## Work instructions
Print, exactly as they appear, only the lines from the line that contains "(246, 215) = (151, 244): white" through the end of the listing.

## Recorded information
-*-*-

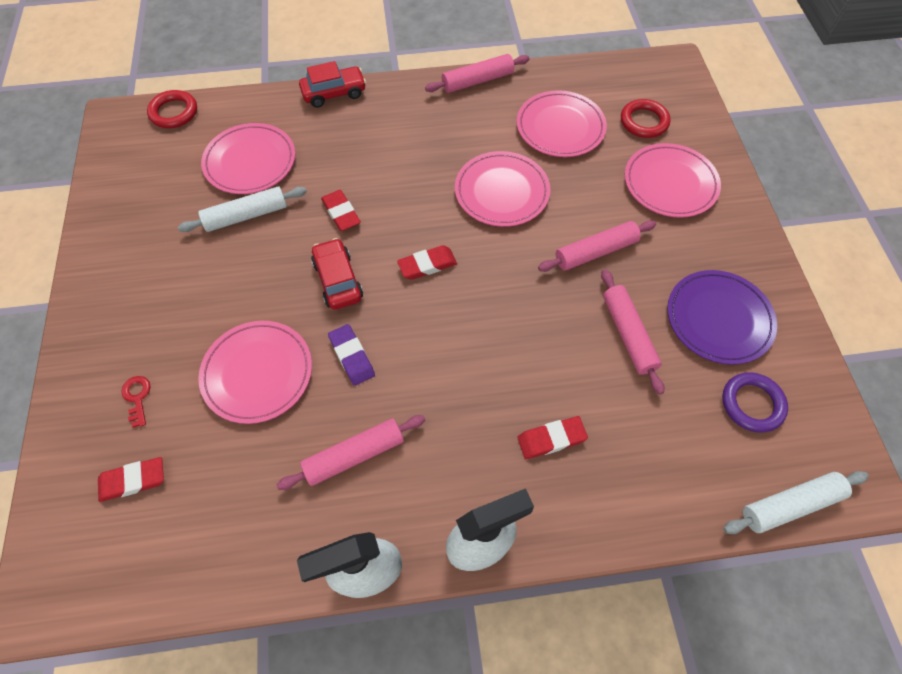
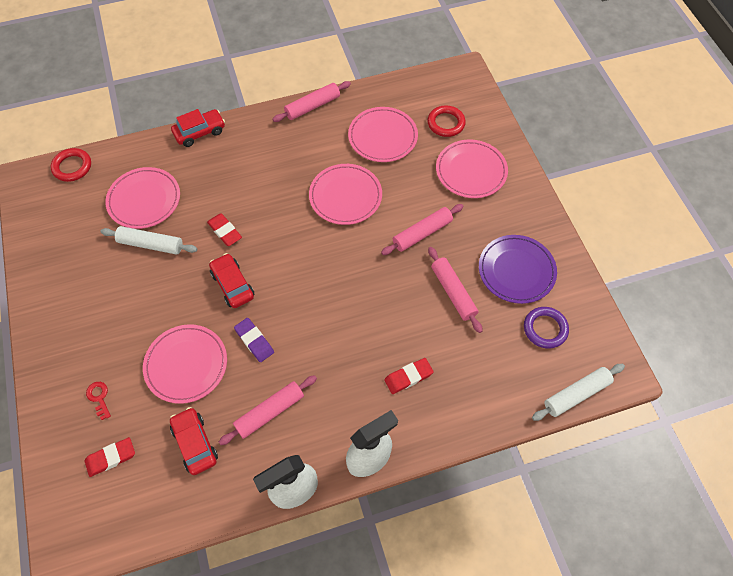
camera: 10 degrees left, 0 degrees up
(246, 215) = (151, 244): white rolling pin -> white rolling pin turned 45 degrees clockwise
(246, 481) = (195, 443): none -> red car
(427, 265) = (298, 262): red eraser -> none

-*-*-

## Response box
(246, 215) = (151, 244): white rolling pin -> white rolling pin turned 45 degrees clockwise
(246, 481) = (195, 443): none -> red car
(427, 265) = (298, 262): red eraser -> none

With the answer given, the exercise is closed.